[[ Dataset excerpts, beginning ]]
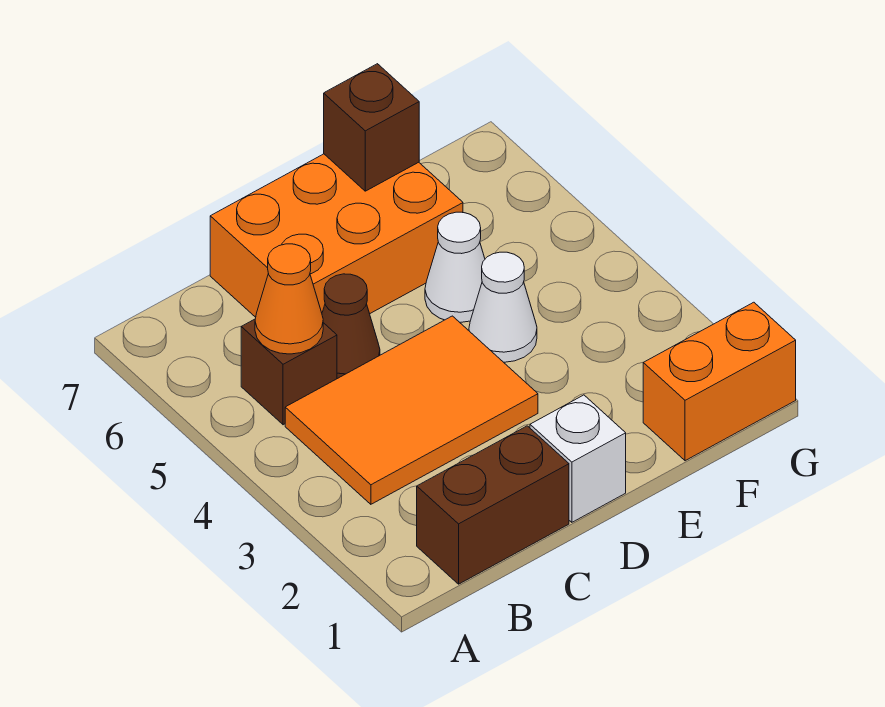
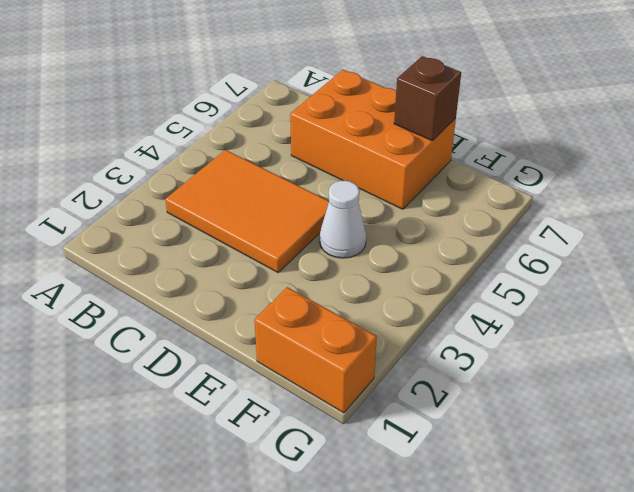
none -> brown brick B1:C1 level 1
none -> brown brick B5 level 1

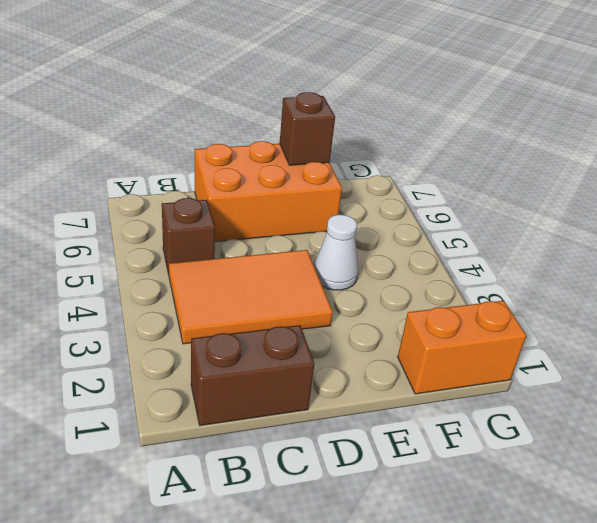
none -> brown cone C5 level 1
none -> white brick D1 level 1

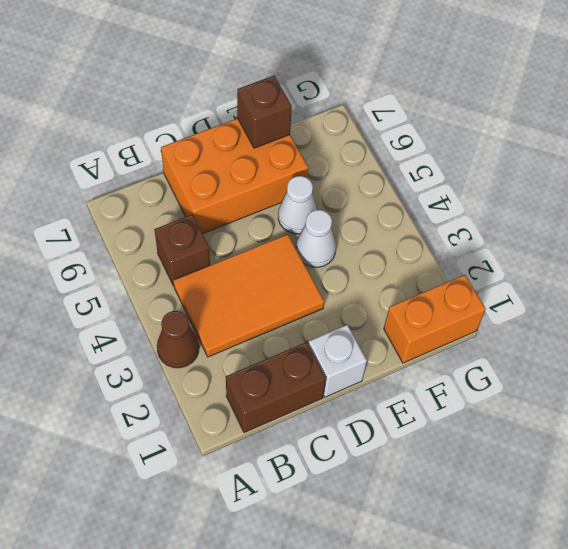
brown cone A3 level 1 -> brown cone C5 level 1
none -> orange cone B5 level 2

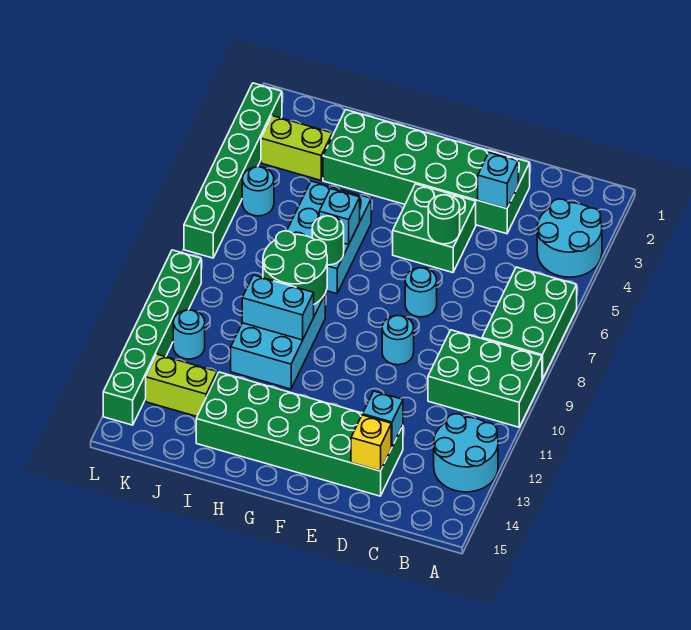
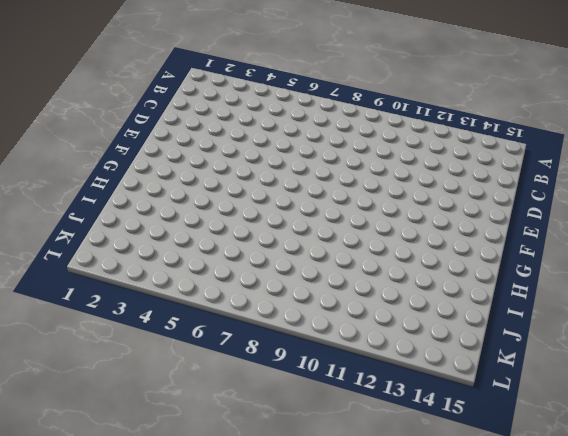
none -> cyan round brick A3:B4 level 1
none -> green brick A6:B8 level 1
none -> green brick A9:C10 level 1

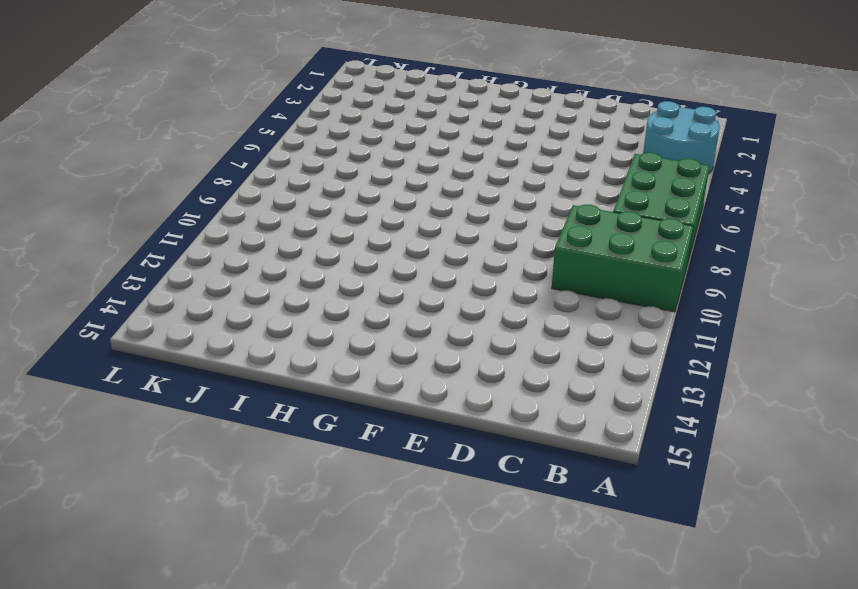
none -> cyan round brick A12:B13 level 1
none -> green brick D2:I3 level 1
none -> green brick D13:I14 level 1

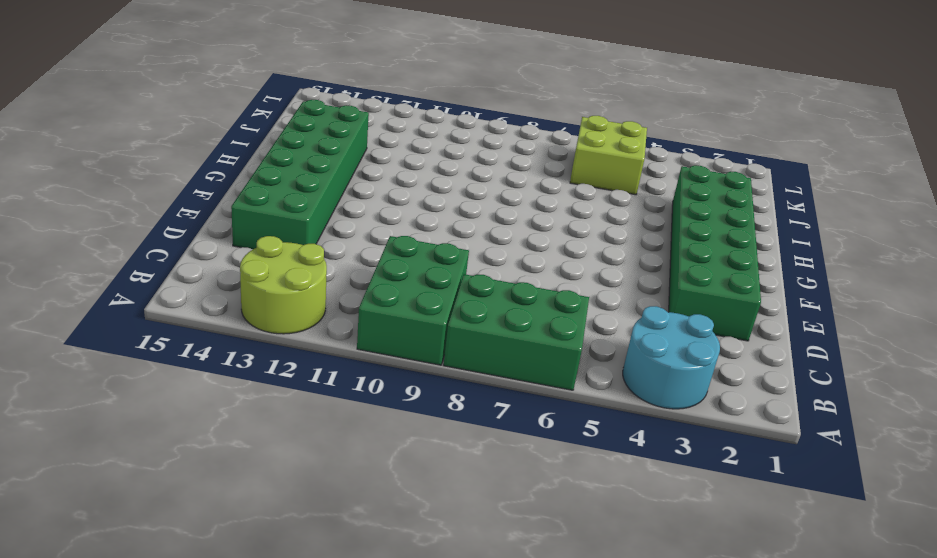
lime round brick A12:B13 level 1 -> cyan round brick A12:B13 level 1
lime brick J5:K6 level 1 -> cyan round brick K5 level 1
none -> green brick E4:F5 level 1
none -> cyan round brick E7 level 1
none -> cyan round brick E9 level 1

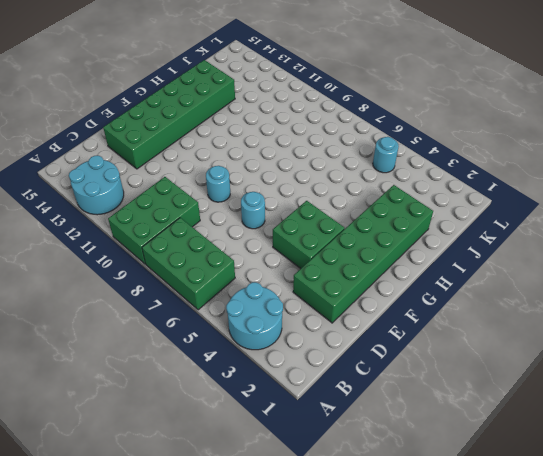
none -> cyan brick H5:I7 level 1
none -> cyan brick H9:I11 level 1
none -> lime brick J3:K3 level 1

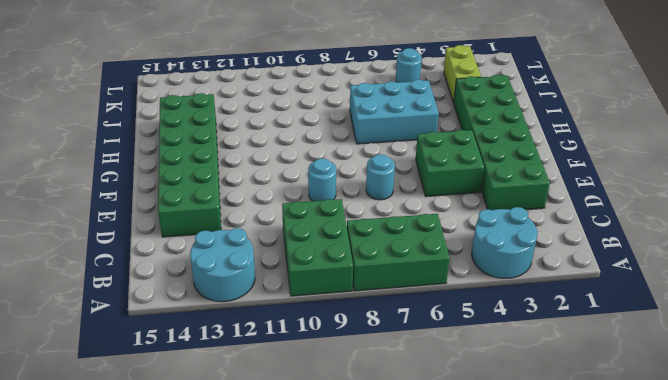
none -> cyan brick H9:I11 level 1
none -> lime brick J13:K13 level 1
none -> cyan round brick K11 level 1

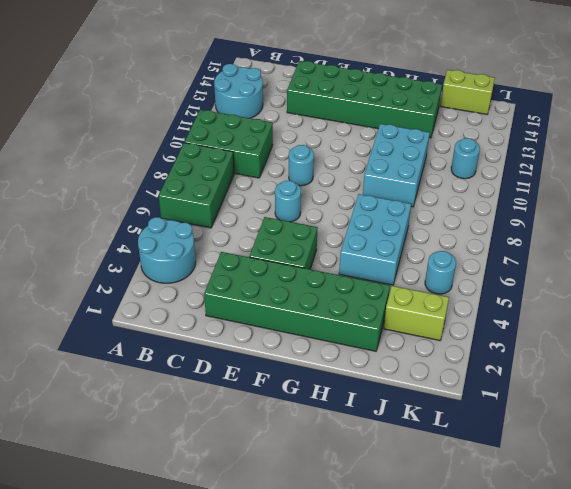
lime brick J15:K15 level 1 -> lime brick J13:K13 level 1
none -> green brick L2:L7 level 1
none -> green brick L9:L14 level 1
none -> cyan brick D3 level 2

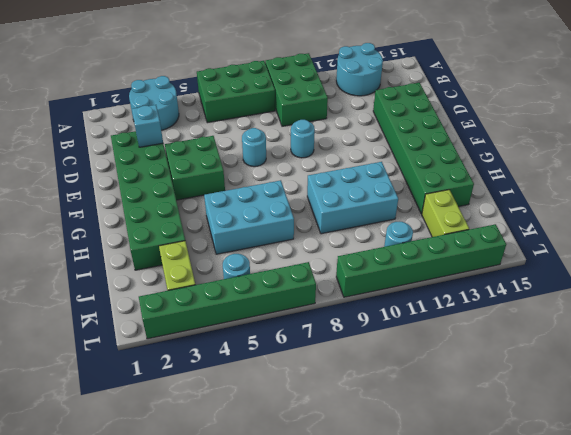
none -> cyan brick D13 level 2
none -> yellow brick D14 level 2
none -> green round brick E5 level 2

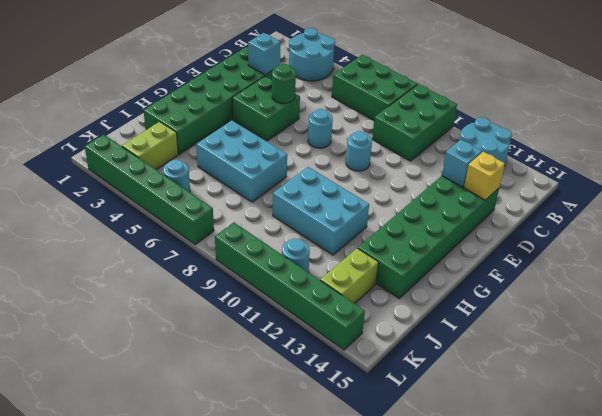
none -> cyan brick H6 level 2
none -> green round brick H7 level 2
none -> green round brick H8:I9 level 2

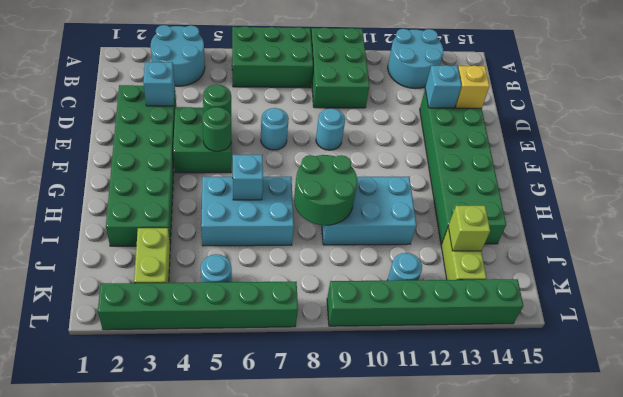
green round brick F5 level 2 -> green round brick H7 level 2
lime brick J13 level 2 -> none
none -> cyan brick H10:I10 level 2

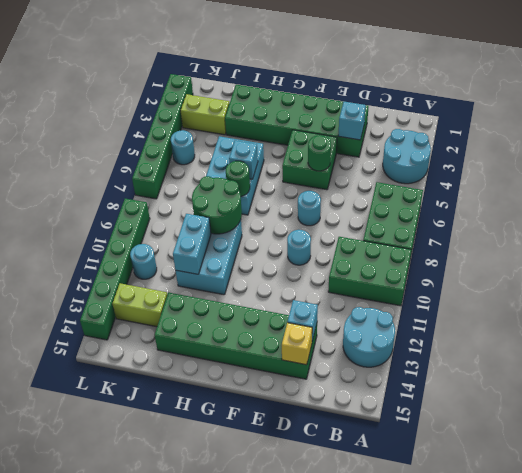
cyan brick I10:I11 level 2 -> cyan brick H10:I10 level 2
[[ Dataset excerpts, end ]]
Except for pictures, copy the records above exactly.

Task solution:
none -> brown brick B1:C1 level 1
none -> brown brick B5 level 1

none -> brown cone C5 level 1
none -> white brick D1 level 1

brown cone A3 level 1 -> brown cone C5 level 1
none -> orange cone B5 level 2

none -> cyan round brick A3:B4 level 1
none -> green brick A6:B8 level 1
none -> green brick A9:C10 level 1

none -> cyan round brick A12:B13 level 1
none -> green brick D2:I3 level 1
none -> green brick D13:I14 level 1

lime round brick A12:B13 level 1 -> cyan round brick A12:B13 level 1
lime brick J5:K6 level 1 -> cyan round brick K5 level 1
none -> green brick E4:F5 level 1
none -> cyan round brick E7 level 1
none -> cyan round brick E9 level 1

none -> cyan brick H5:I7 level 1
none -> cyan brick H9:I11 level 1
none -> lime brick J3:K3 level 1

none -> cyan brick H9:I11 level 1
none -> lime brick J13:K13 level 1
none -> cyan round brick K11 level 1

lime brick J15:K15 level 1 -> lime brick J13:K13 level 1
none -> green brick L2:L7 level 1
none -> green brick L9:L14 level 1
none -> cyan brick D3 level 2

none -> cyan brick D13 level 2
none -> yellow brick D14 level 2
none -> green round brick E5 level 2

none -> cyan brick H6 level 2
none -> green round brick H7 level 2
none -> green round brick H8:I9 level 2

green round brick F5 level 2 -> green round brick H7 level 2
lime brick J13 level 2 -> none
none -> cyan brick H10:I10 level 2

cyan brick I10:I11 level 2 -> cyan brick H10:I10 level 2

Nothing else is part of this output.